## Your goal:
Give back each entry verbatim.

## Provided records:
BEGIN
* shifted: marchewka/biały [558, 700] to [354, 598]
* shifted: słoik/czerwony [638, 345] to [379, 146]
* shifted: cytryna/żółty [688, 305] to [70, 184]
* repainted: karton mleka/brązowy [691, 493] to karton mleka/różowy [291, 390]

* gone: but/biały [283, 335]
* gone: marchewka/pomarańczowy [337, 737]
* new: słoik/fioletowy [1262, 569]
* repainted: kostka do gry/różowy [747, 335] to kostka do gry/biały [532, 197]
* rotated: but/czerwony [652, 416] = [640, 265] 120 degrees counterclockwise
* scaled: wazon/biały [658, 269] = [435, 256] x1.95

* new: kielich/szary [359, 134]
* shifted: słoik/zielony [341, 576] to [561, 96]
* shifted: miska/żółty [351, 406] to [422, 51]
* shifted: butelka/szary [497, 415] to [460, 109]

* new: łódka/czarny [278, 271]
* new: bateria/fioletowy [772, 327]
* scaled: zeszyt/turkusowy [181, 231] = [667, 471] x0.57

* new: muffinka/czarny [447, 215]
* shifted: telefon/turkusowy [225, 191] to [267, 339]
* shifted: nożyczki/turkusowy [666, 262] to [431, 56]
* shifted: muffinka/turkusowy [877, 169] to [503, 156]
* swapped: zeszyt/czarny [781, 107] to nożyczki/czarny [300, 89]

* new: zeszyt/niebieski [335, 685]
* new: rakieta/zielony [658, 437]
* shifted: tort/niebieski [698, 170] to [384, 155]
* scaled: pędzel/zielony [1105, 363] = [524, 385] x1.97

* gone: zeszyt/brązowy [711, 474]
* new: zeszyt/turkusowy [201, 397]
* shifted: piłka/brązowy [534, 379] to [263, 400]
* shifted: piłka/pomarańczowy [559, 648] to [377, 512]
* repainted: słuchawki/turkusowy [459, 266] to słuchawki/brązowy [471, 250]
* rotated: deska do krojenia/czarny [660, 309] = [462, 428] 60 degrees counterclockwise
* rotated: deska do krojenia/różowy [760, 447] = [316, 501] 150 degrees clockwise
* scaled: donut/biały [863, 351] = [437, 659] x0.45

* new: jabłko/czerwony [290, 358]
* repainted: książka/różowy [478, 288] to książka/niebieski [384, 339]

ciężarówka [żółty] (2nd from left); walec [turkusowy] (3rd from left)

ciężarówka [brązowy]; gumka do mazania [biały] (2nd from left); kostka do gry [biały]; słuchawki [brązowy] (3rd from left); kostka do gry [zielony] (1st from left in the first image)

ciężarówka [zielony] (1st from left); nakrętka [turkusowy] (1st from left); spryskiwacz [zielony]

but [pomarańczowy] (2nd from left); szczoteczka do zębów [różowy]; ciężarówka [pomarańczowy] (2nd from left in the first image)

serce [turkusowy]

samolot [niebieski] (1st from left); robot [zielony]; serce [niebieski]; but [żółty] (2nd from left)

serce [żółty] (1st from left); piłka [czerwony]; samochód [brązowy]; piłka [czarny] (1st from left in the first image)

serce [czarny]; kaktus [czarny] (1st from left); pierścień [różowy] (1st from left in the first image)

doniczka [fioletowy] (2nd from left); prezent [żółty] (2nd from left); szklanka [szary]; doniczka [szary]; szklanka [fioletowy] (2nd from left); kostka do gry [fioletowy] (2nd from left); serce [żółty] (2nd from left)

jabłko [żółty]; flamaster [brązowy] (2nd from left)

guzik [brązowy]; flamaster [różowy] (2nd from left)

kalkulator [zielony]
END
## Solution to this exercise:
* shifted: marchewka/biały [558, 700] to [354, 598]
* shifted: słoik/czerwony [638, 345] to [379, 146]
* shifted: cytryna/żółty [688, 305] to [70, 184]
* repainted: karton mleka/brązowy [691, 493] to karton mleka/różowy [291, 390]

* gone: but/biały [283, 335]
* gone: marchewka/pomarańczowy [337, 737]
* new: słoik/fioletowy [1262, 569]
* repainted: kostka do gry/różowy [747, 335] to kostka do gry/biały [532, 197]
* rotated: but/czerwony [652, 416] = [640, 265] 120 degrees counterclockwise
* scaled: wazon/biały [658, 269] = [435, 256] x1.95

* new: kielich/szary [359, 134]
* shifted: słoik/zielony [341, 576] to [561, 96]
* shifted: miska/żółty [351, 406] to [422, 51]
* shifted: butelka/szary [497, 415] to [460, 109]

* new: łódka/czarny [278, 271]
* new: bateria/fioletowy [772, 327]
* scaled: zeszyt/turkusowy [181, 231] = [667, 471] x0.57

* new: muffinka/czarny [447, 215]
* shifted: telefon/turkusowy [225, 191] to [267, 339]
* shifted: nożyczki/turkusowy [666, 262] to [431, 56]
* shifted: muffinka/turkusowy [877, 169] to [503, 156]
* swapped: zeszyt/czarny [781, 107] to nożyczki/czarny [300, 89]

* new: zeszyt/niebieski [335, 685]
* new: rakieta/zielony [658, 437]
* shifted: tort/niebieski [698, 170] to [384, 155]
* scaled: pędzel/zielony [1105, 363] = [524, 385] x1.97

* gone: zeszyt/brązowy [711, 474]
* new: zeszyt/turkusowy [201, 397]
* shifted: piłka/brązowy [534, 379] to [263, 400]
* shifted: piłka/pomarańczowy [559, 648] to [377, 512]
* repainted: słuchawki/turkusowy [459, 266] to słuchawki/brązowy [471, 250]
* rotated: deska do krojenia/czarny [660, 309] = [462, 428] 60 degrees counterclockwise
* rotated: deska do krojenia/różowy [760, 447] = [316, 501] 150 degrees clockwise
* scaled: donut/biały [863, 351] = [437, 659] x0.45

* new: jabłko/czerwony [290, 358]
* repainted: książka/różowy [478, 288] to książka/niebieski [384, 339]

ciężarówka [żółty] (2nd from left); walec [turkusowy] (3rd from left)

ciężarówka [brązowy]; gumka do mazania [biały] (2nd from left); kostka do gry [biały]; słuchawki [brązowy] (3rd from left); kostka do gry [zielony] (1st from left in the first image)

ciężarówka [zielony] (1st from left); nakrętka [turkusowy] (1st from left); spryskiwacz [zielony]

but [pomarańczowy] (2nd from left); szczoteczka do zębów [różowy]; ciężarówka [pomarańczowy] (2nd from left in the first image)

serce [turkusowy]

samolot [niebieski] (1st from left); robot [zielony]; serce [niebieski]; but [żółty] (2nd from left)

serce [żółty] (1st from left); piłka [czerwony]; samochód [brązowy]; piłka [czarny] (1st from left in the first image)

serce [czarny]; kaktus [czarny] (1st from left); pierścień [różowy] (1st from left in the first image)

doniczka [fioletowy] (2nd from left); prezent [żółty] (2nd from left); szklanka [szary]; doniczka [szary]; szklanka [fioletowy] (2nd from left); kostka do gry [fioletowy] (2nd from left); serce [żółty] (2nd from left)

jabłko [żółty]; flamaster [brązowy] (2nd from left)

guzik [brązowy]; flamaster [różowy] (2nd from left)

kalkulator [zielony]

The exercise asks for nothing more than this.